## Exercise goal
Copy each line from the records below in which the word "violet" is found.

## Data to examine
● ● ●

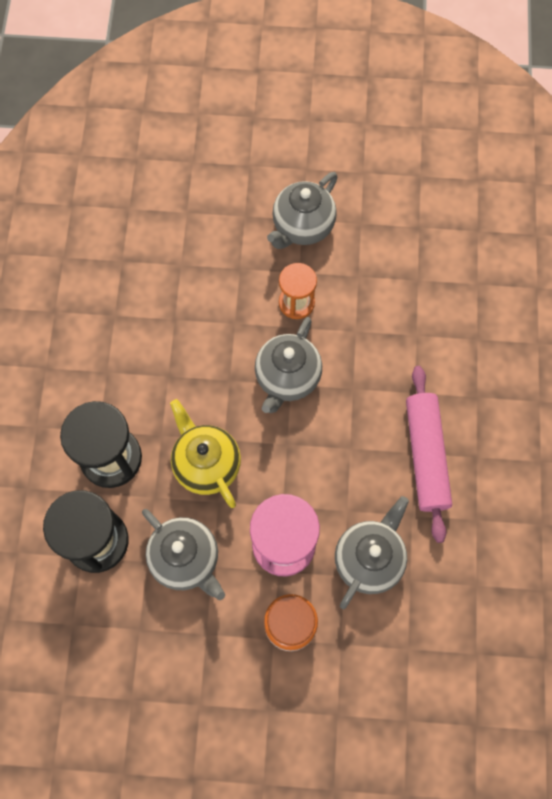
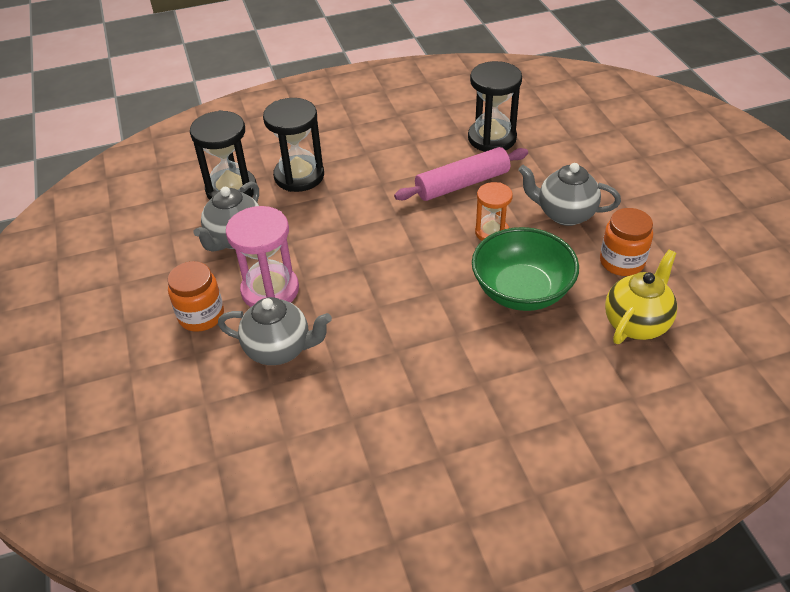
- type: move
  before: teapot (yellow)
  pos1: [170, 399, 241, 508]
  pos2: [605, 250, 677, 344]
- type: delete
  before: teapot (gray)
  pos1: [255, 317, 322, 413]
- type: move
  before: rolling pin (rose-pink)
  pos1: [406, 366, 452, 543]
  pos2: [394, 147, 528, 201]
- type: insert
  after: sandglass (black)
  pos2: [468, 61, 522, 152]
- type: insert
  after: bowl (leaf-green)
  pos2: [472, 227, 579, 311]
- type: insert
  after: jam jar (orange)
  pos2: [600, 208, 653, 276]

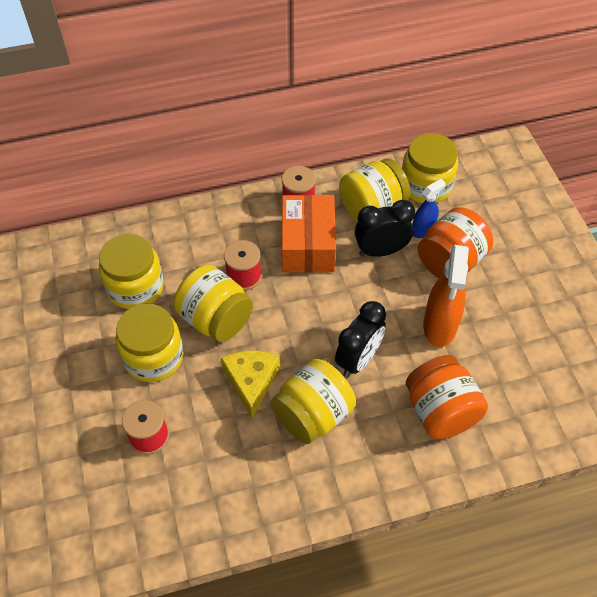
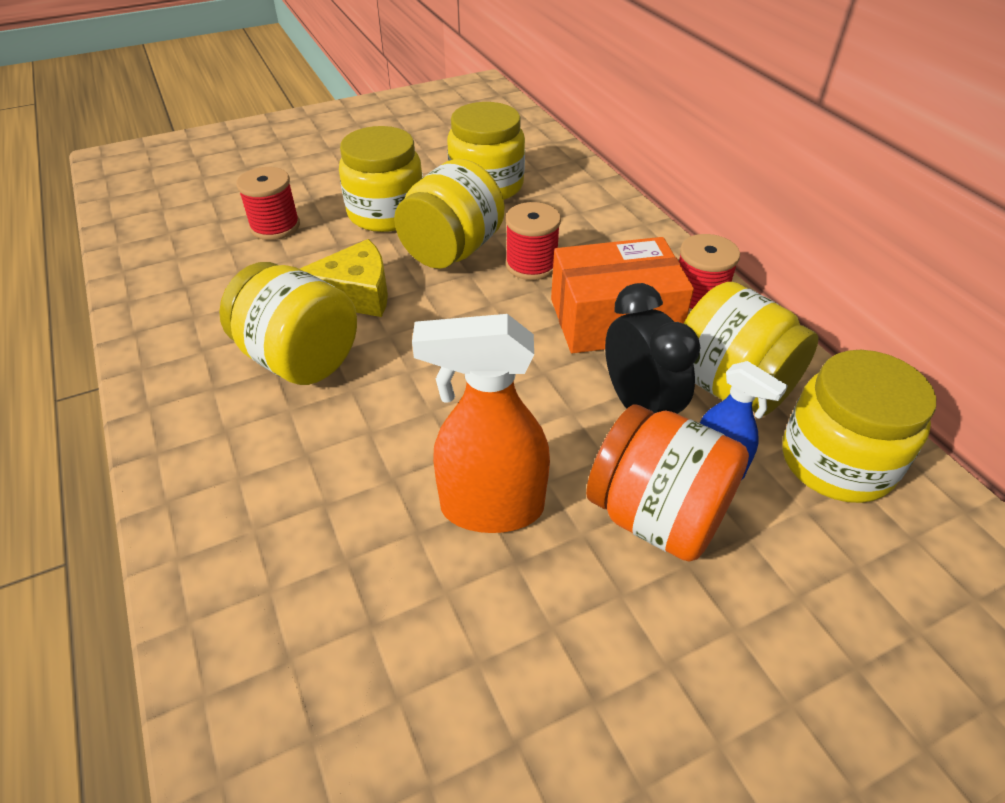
- type: delete
  before: bedside clock (black)
  pos1: [335, 301, 386, 377]
- type: delete
  before: jam jar (orange)
  pos1: [406, 355, 488, 439]

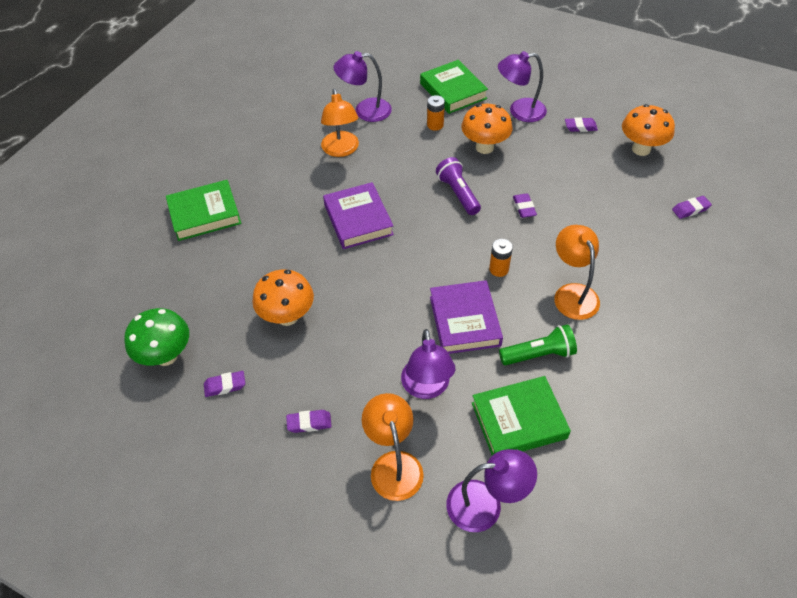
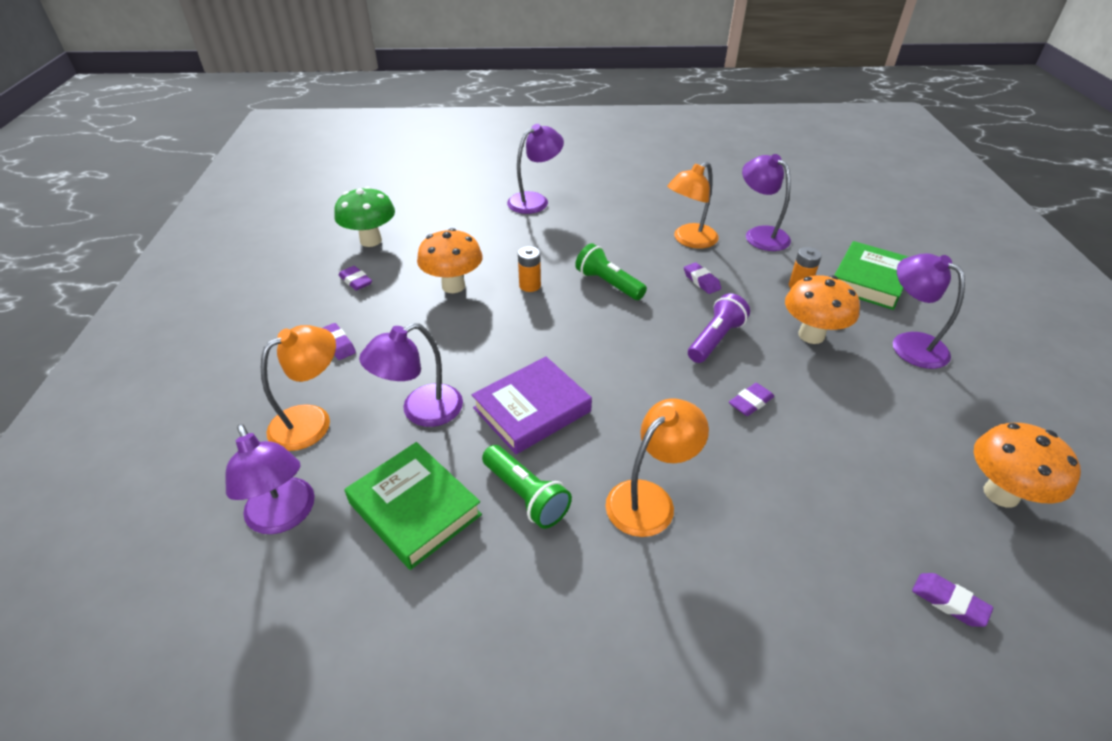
- type: replace
  before: book (leaf-green)
  after: reading lamp (violet)
  pos1: [166, 180, 241, 241]
  pos2: [507, 124, 564, 214]
- type: replace
  before: book (violet)
  after: flashlight (leaf-green)
  pos1: [323, 182, 394, 249]
  pos2: [575, 243, 647, 300]
- type: move
  before: AA battery (orange)
  pos1: [489, 239, 513, 277]
  pos2: [518, 246, 541, 292]
- type: move
  before: pencil eraser (violet)
  pos1: [565, 117, 598, 132]
  pos2: [684, 262, 721, 294]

● ● ●

## Task result
  after: reading lamp (violet)
  before: book (violet)
  before: pencil eraser (violet)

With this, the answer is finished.